> What the task asks:
The whole listing is to be restated word for word with no images.

========

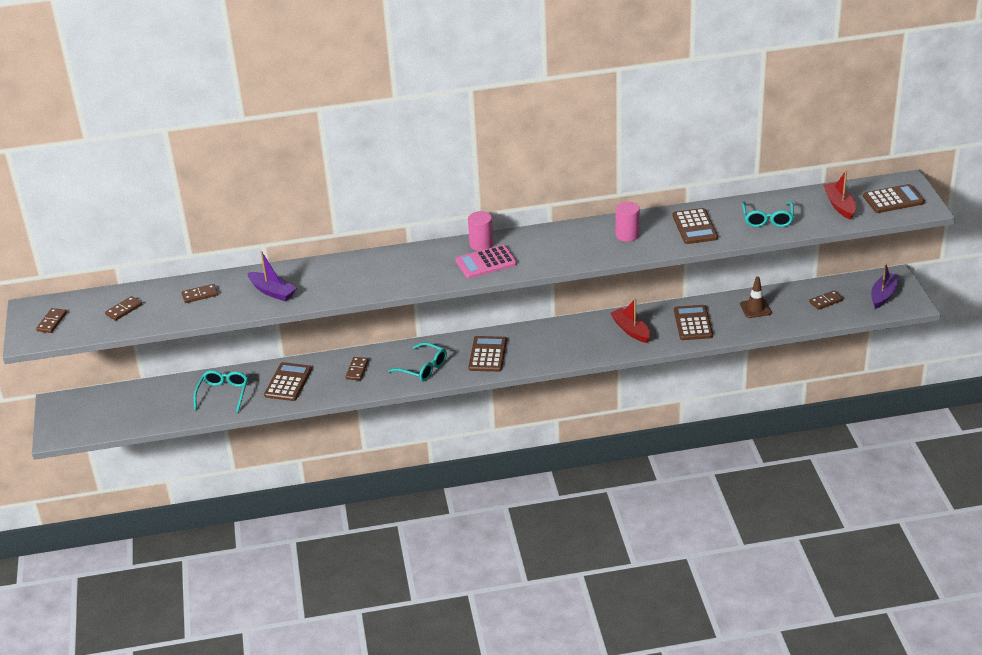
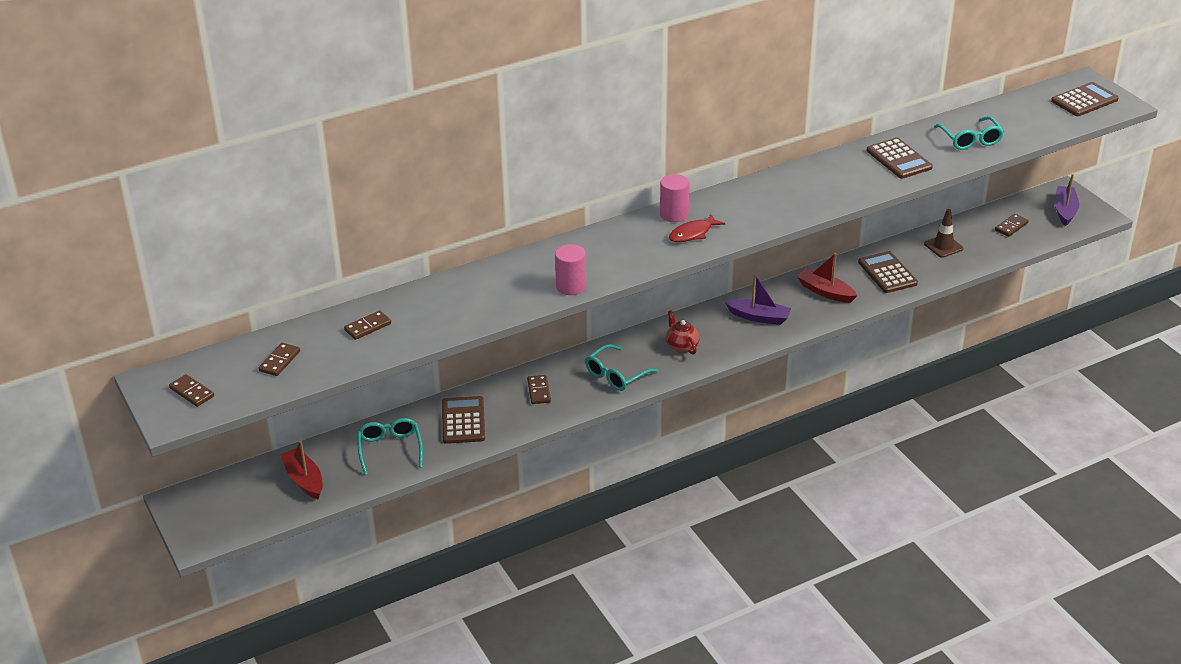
camera: 20 degrees left, 0 degrees up
(52, 322) = (192, 392): brown domino -> brown domino turned 45 degrees counterclockwise
(272, 291) = (458, 308): purple boat -> purple boat (759, 317)
(423, 368) = (616, 375): turquoise glasses -> turquoise glasses turned 120 degrees clockwise
(486, 262) = (693, 233): pink calculator -> red fish
(487, 354) = (681, 346): brown calculator -> red teapot
(627, 235) = (831, 179): pink cylinder -> pink cylinder (571, 286)
(839, 205) = (1034, 114): red boat -> red boat (304, 480)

========

> Your response:
camera: 20 degrees left, 0 degrees up
(52, 322) = (192, 392): brown domino -> brown domino turned 45 degrees counterclockwise
(272, 291) = (458, 308): purple boat -> purple boat (759, 317)
(423, 368) = (616, 375): turquoise glasses -> turquoise glasses turned 120 degrees clockwise
(486, 262) = (693, 233): pink calculator -> red fish
(487, 354) = (681, 346): brown calculator -> red teapot
(627, 235) = (831, 179): pink cylinder -> pink cylinder (571, 286)
(839, 205) = (1034, 114): red boat -> red boat (304, 480)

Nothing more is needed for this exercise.